*Exercise goal*: Go through the listing below and output exactly the line with "(275, 331) = (418, 154): none", the line with "(514, 383) = (279, 89): yellow", and each line between; omit the rest.

*Dataset records*:
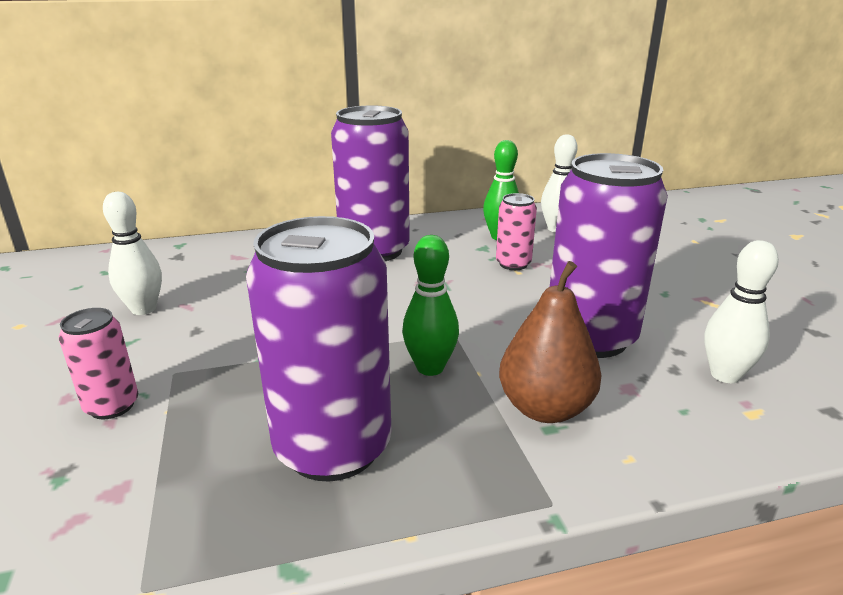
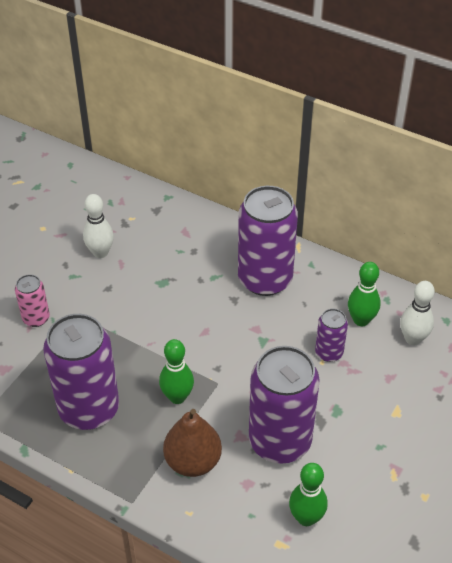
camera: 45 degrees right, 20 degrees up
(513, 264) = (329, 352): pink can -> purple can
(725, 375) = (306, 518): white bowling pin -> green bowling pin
--
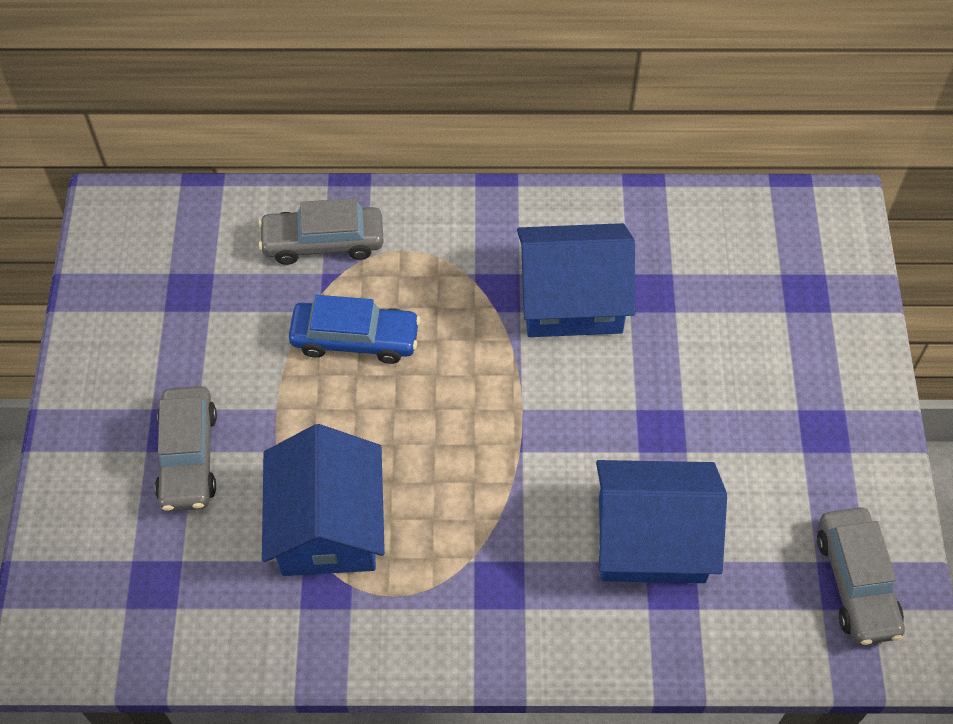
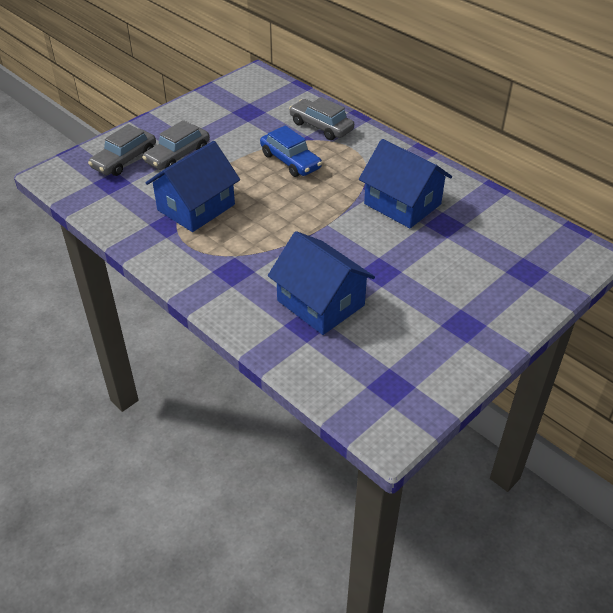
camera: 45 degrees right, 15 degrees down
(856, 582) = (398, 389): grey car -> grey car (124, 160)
...
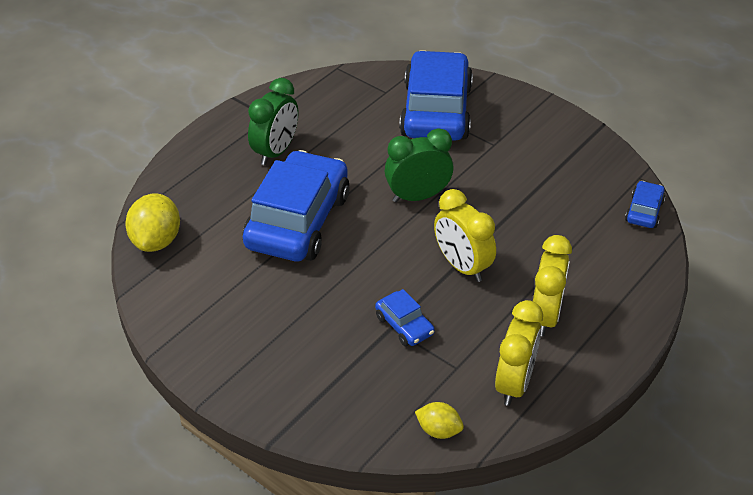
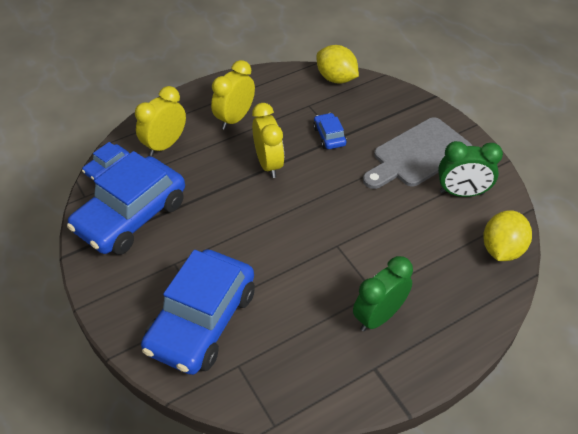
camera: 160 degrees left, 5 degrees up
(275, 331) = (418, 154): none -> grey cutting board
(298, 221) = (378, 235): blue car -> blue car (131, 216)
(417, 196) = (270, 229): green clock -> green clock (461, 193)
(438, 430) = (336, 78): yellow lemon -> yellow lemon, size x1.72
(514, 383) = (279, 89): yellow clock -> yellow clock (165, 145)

*Answer to the problem*:
(275, 331) = (418, 154): none -> grey cutting board
(298, 221) = (378, 235): blue car -> blue car (131, 216)
(417, 196) = (270, 229): green clock -> green clock (461, 193)
(438, 430) = (336, 78): yellow lemon -> yellow lemon, size x1.72
(514, 383) = (279, 89): yellow clock -> yellow clock (165, 145)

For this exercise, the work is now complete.